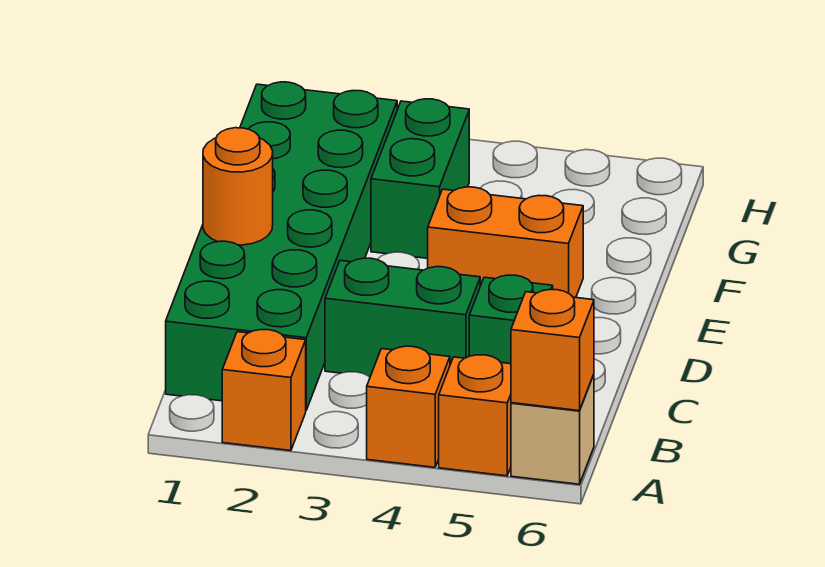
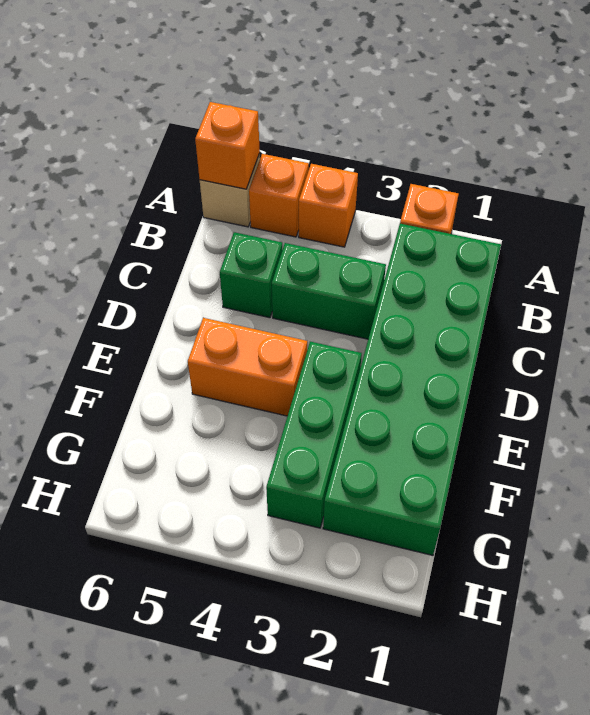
orange round brick D1 level 2 -> none
green brick F3:G3 level 1 -> green brick E3:G3 level 1

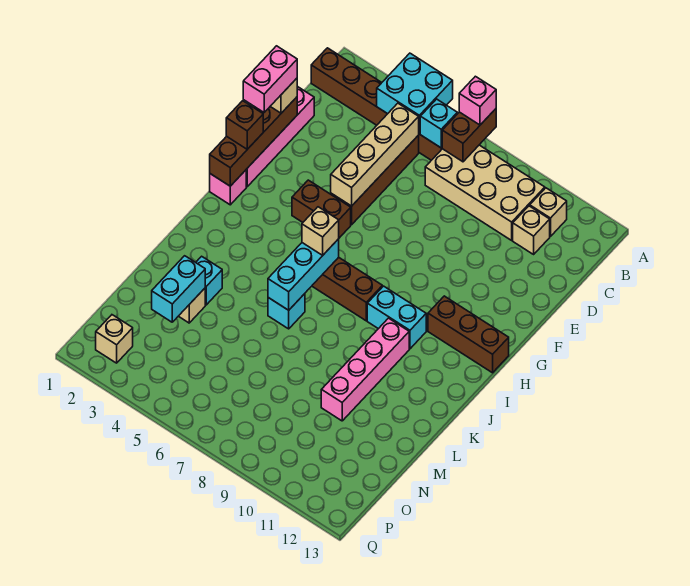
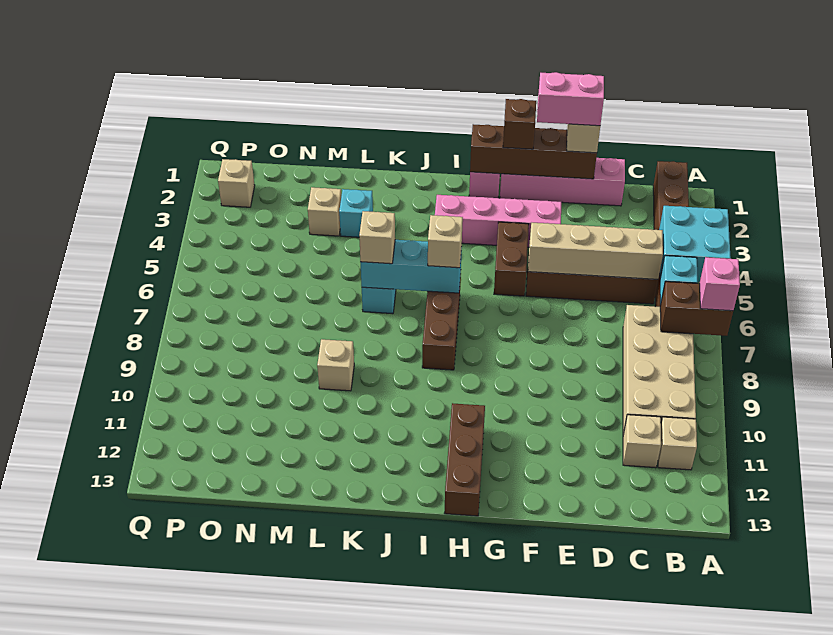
cyan brick I9:I10 level 1 -> none
pink brick J10:M10 level 1 -> pink brick F3:I3 level 1
none -> tan brick K6 level 3
none -> tan brick L9 level 1
cyan brick M3:N3 level 2 -> none

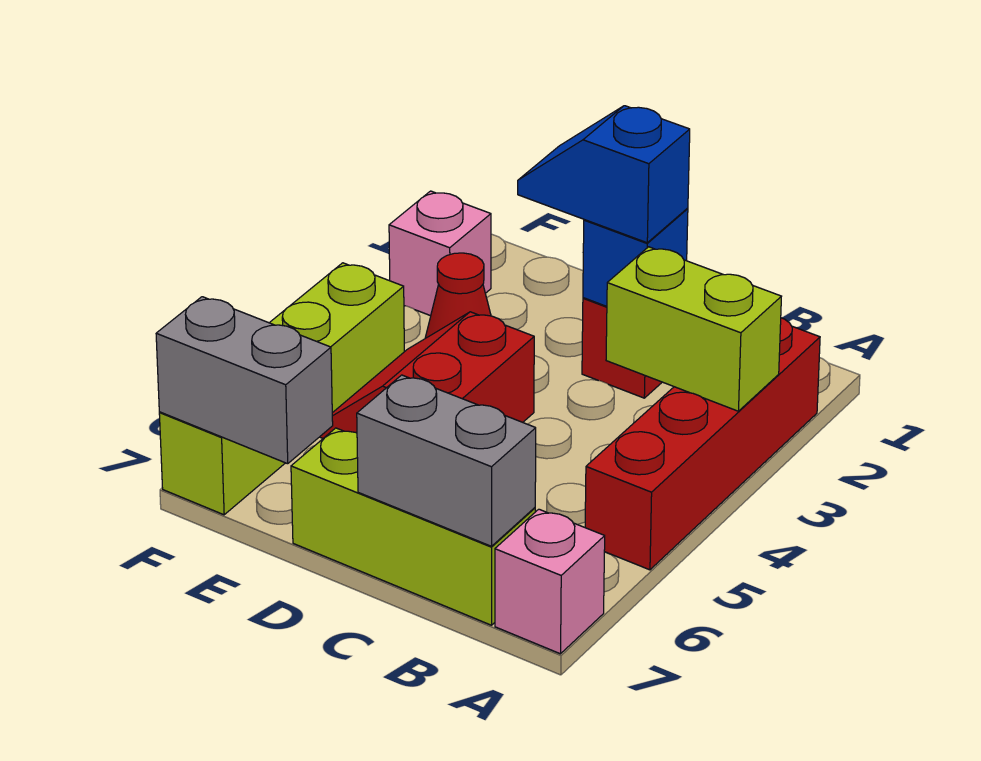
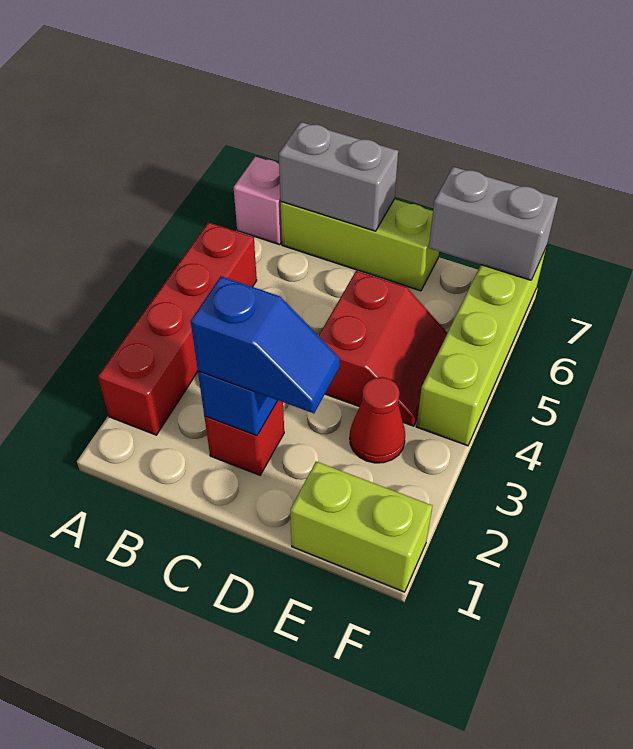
lime brick A3:B3 level 2 -> lime brick E1:F1 level 1
pink brick F2 level 1 -> none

TASK INSTRUCTIONS - Excluding the pictures, restate word for word the lines from the one that holds "pink brick J10:M10" through the last line of the entries, both ends included.

RESPONSE BOX -
pink brick J10:M10 level 1 -> pink brick F3:I3 level 1
none -> tan brick K6 level 3
none -> tan brick L9 level 1
cyan brick M3:N3 level 2 -> none

lime brick A3:B3 level 2 -> lime brick E1:F1 level 1
pink brick F2 level 1 -> none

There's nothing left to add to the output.